A word-for-word copy of the records below is needed, without the images.

----- Extracted entries

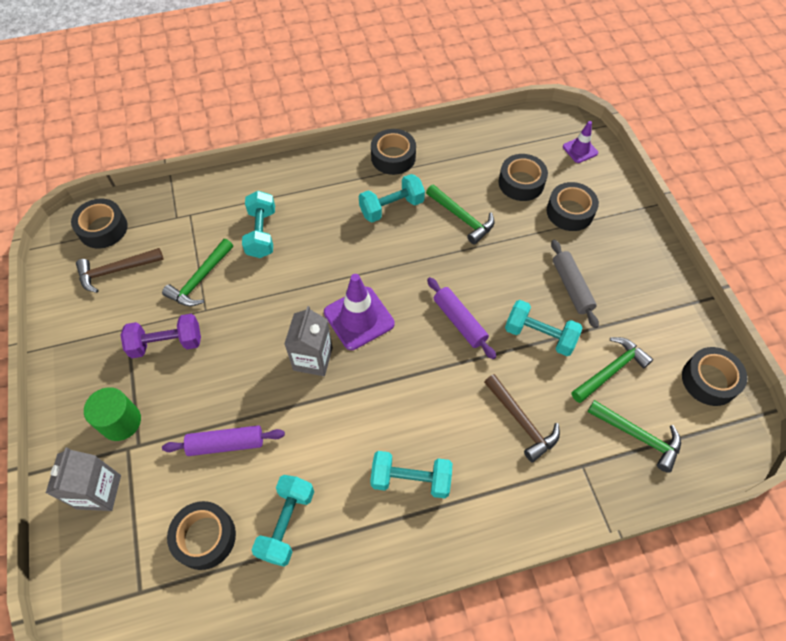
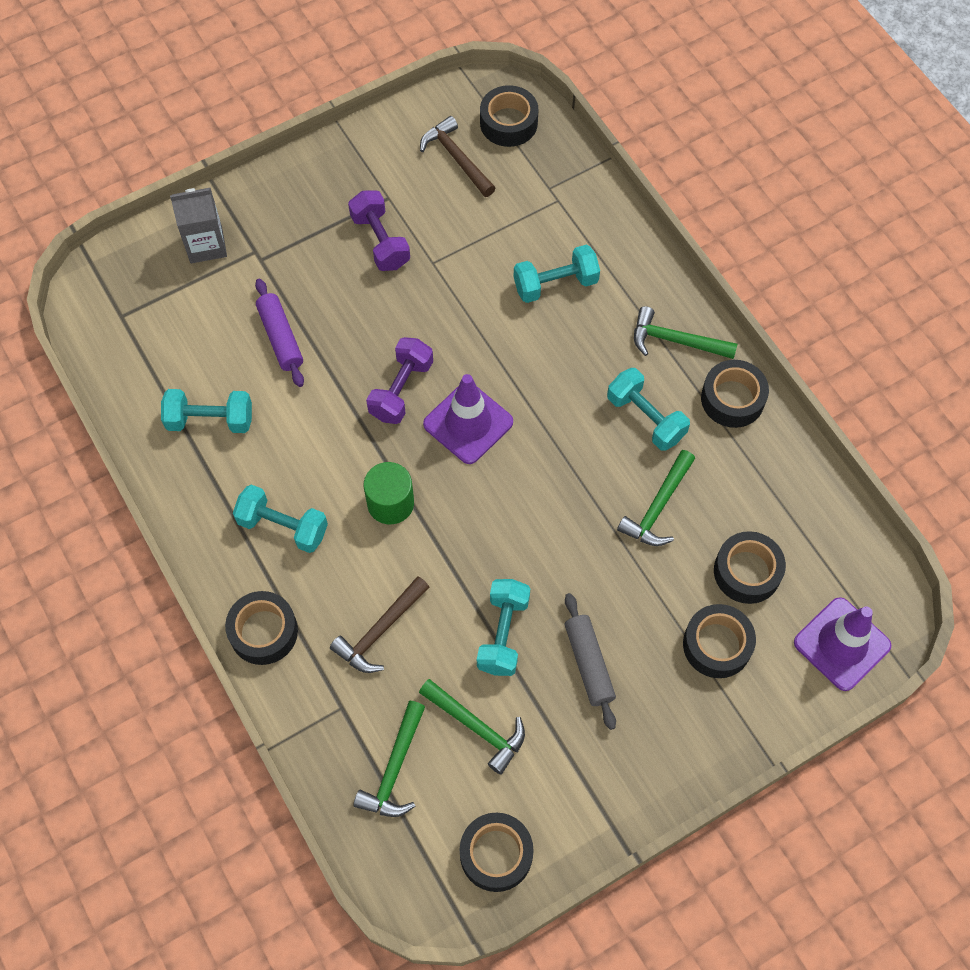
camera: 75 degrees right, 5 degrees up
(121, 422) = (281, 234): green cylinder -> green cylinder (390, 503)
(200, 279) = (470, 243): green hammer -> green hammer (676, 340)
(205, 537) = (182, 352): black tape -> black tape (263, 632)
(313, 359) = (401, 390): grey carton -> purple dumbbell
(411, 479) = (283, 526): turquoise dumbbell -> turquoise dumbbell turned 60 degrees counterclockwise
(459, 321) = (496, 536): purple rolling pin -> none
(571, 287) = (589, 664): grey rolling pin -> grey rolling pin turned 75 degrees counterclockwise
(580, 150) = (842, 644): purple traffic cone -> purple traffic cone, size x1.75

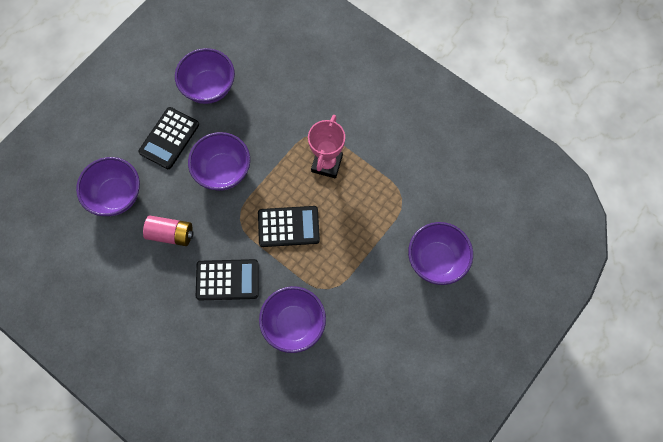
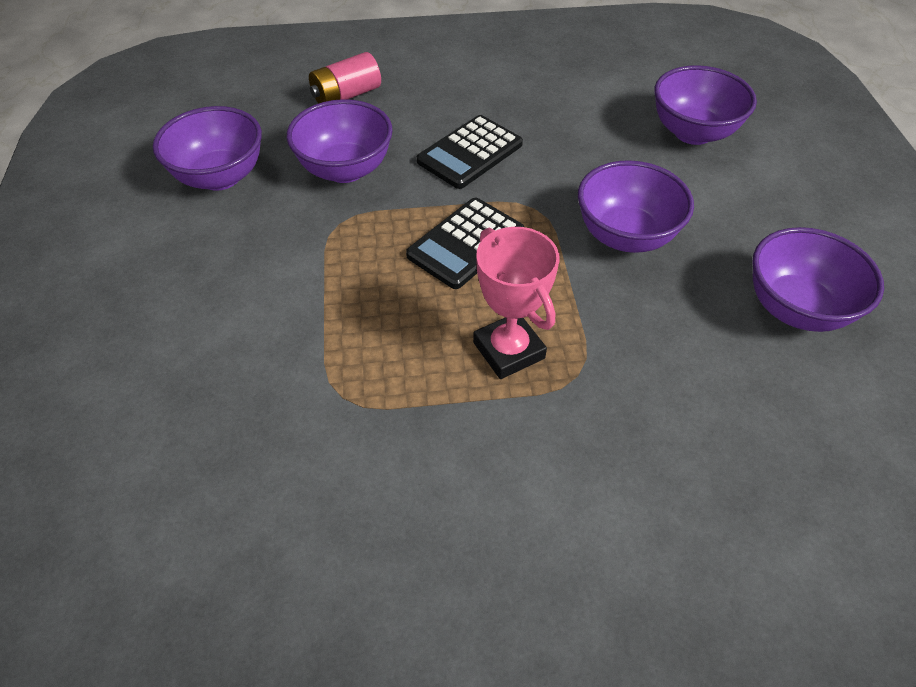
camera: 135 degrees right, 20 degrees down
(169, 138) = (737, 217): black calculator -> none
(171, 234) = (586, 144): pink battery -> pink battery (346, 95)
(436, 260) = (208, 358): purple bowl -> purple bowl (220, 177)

----------

#### Result
camera: 75 degrees right, 5 degrees up
(121, 422) = (281, 234): green cylinder -> green cylinder (390, 503)
(200, 279) = (470, 243): green hammer -> green hammer (676, 340)
(205, 537) = (182, 352): black tape -> black tape (263, 632)
(313, 359) = (401, 390): grey carton -> purple dumbbell
(411, 479) = (283, 526): turquoise dumbbell -> turquoise dumbbell turned 60 degrees counterclockwise
(459, 321) = (496, 536): purple rolling pin -> none
(571, 287) = (589, 664): grey rolling pin -> grey rolling pin turned 75 degrees counterclockwise
(580, 150) = (842, 644): purple traffic cone -> purple traffic cone, size x1.75

camera: 135 degrees right, 20 degrees down
(169, 138) = (737, 217): black calculator -> none
(171, 234) = (586, 144): pink battery -> pink battery (346, 95)
(436, 260) = (208, 358): purple bowl -> purple bowl (220, 177)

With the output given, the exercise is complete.